### TASK PROMPT:
Once the pictures are set aside, output all the records exactly.

Spatial reasoning data
....
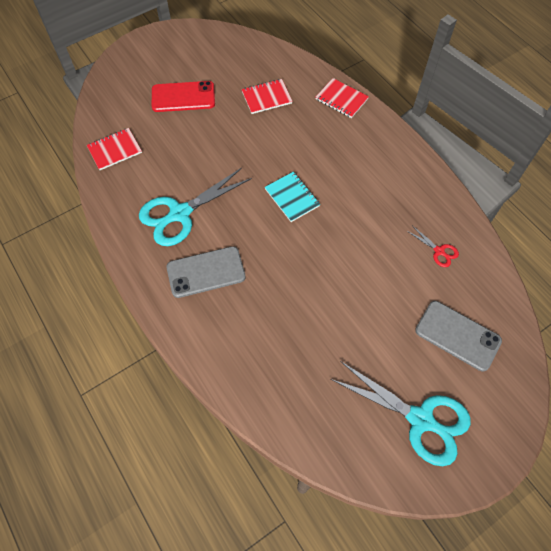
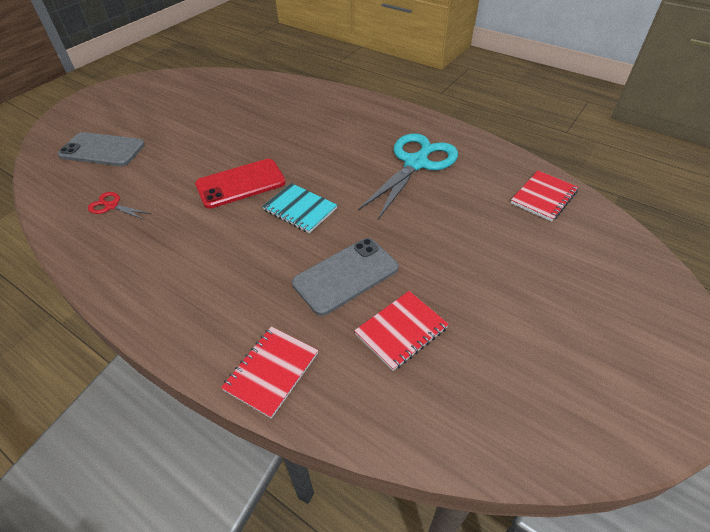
camera: 160 degrees right, 15 degrees down
(183, 97) = (527, 289): red phone -> red phone (241, 184)
(206, 272) = (357, 132): grey phone -> grey phone (346, 275)
(341, 99) = (271, 371): red notebook -> red notebook turned 75 degrees counterclockwise
(420, 419) = (143, 102): turquoise scissors -> none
....
### RESULT:
camera: 160 degrees right, 15 degrees down
(183, 97) = (527, 289): red phone -> red phone (241, 184)
(206, 272) = (357, 132): grey phone -> grey phone (346, 275)
(341, 99) = (271, 371): red notebook -> red notebook turned 75 degrees counterclockwise
(420, 419) = (143, 102): turquoise scissors -> none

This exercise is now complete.